**EXERCISE AIM**
The data below should be restated word for word, pictures omitted.

+ + +

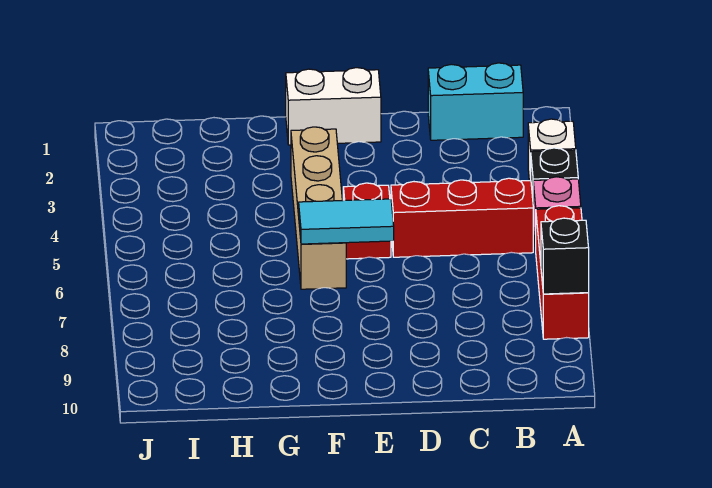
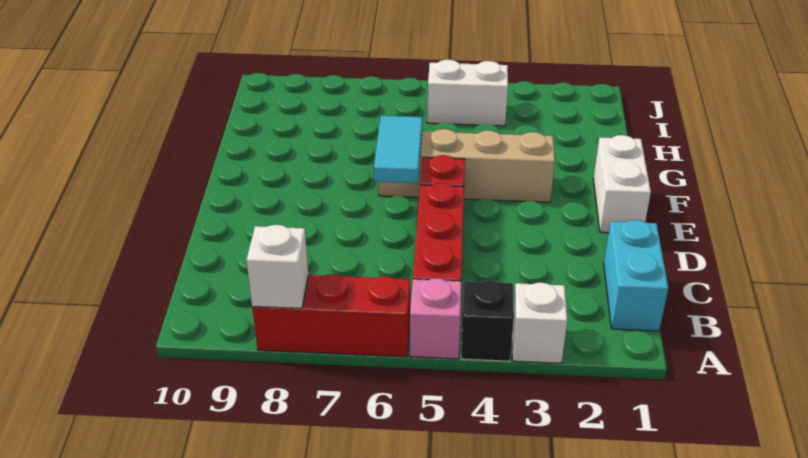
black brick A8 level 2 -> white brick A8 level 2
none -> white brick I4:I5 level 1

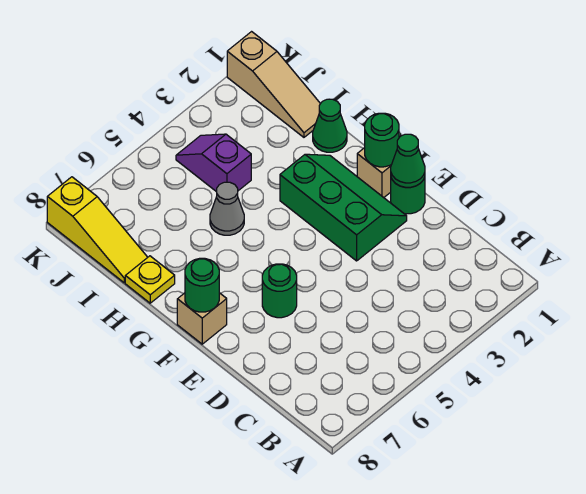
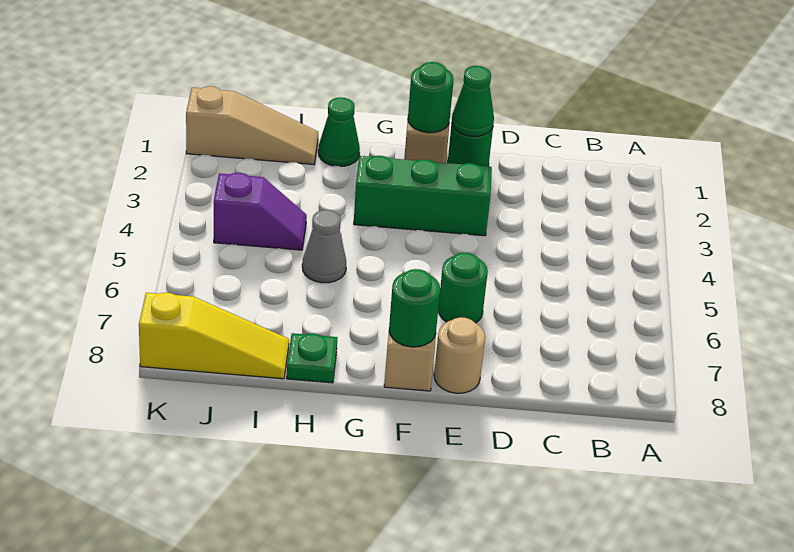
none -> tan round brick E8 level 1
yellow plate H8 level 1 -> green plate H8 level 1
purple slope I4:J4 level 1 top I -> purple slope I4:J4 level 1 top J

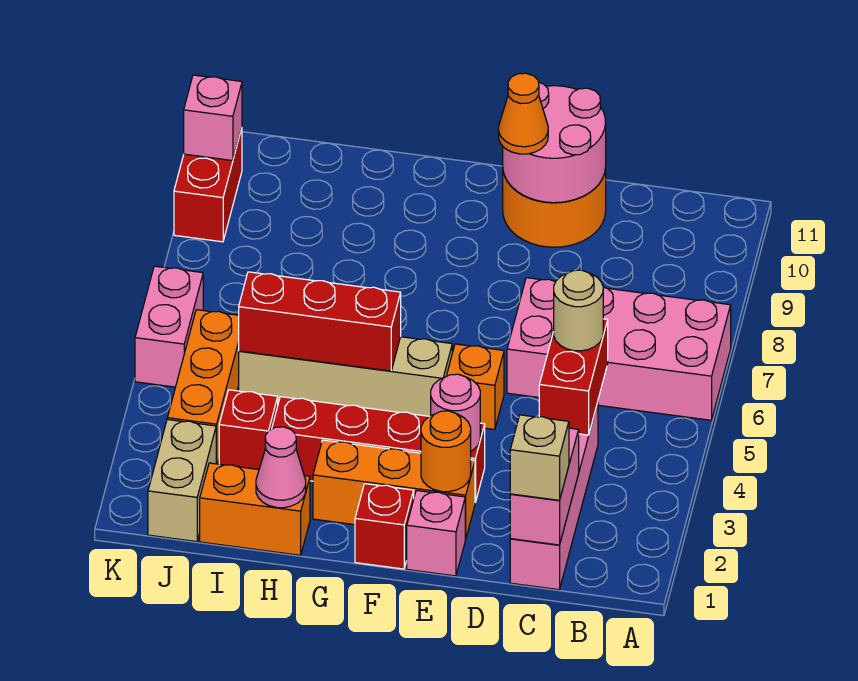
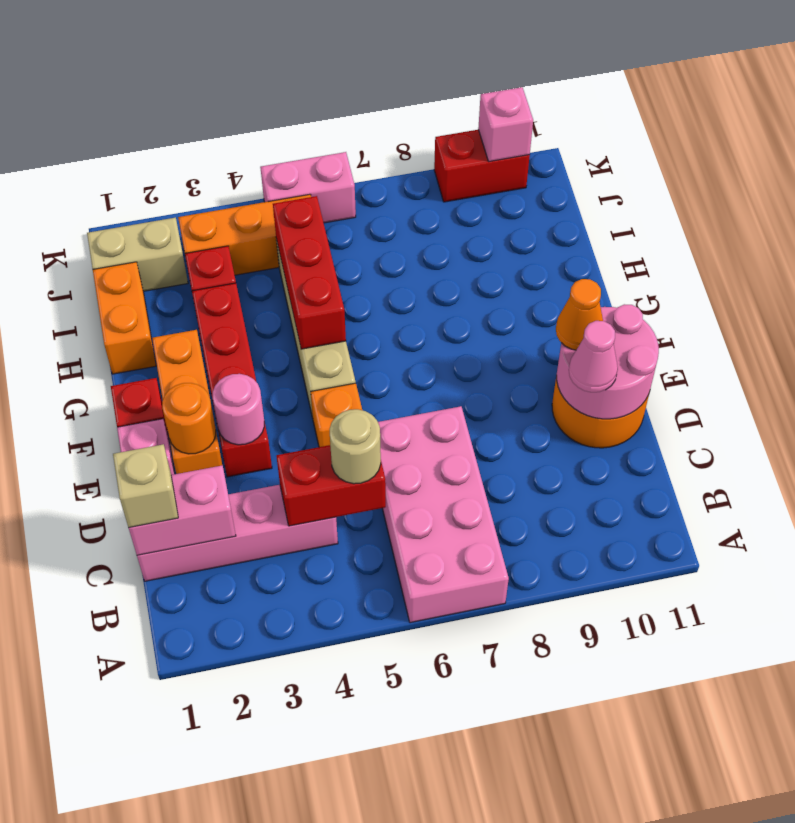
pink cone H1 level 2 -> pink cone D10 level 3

+ + +

**TASK OUTPUT**
black brick A8 level 2 -> white brick A8 level 2
none -> white brick I4:I5 level 1

none -> tan round brick E8 level 1
yellow plate H8 level 1 -> green plate H8 level 1
purple slope I4:J4 level 1 top I -> purple slope I4:J4 level 1 top J

pink cone H1 level 2 -> pink cone D10 level 3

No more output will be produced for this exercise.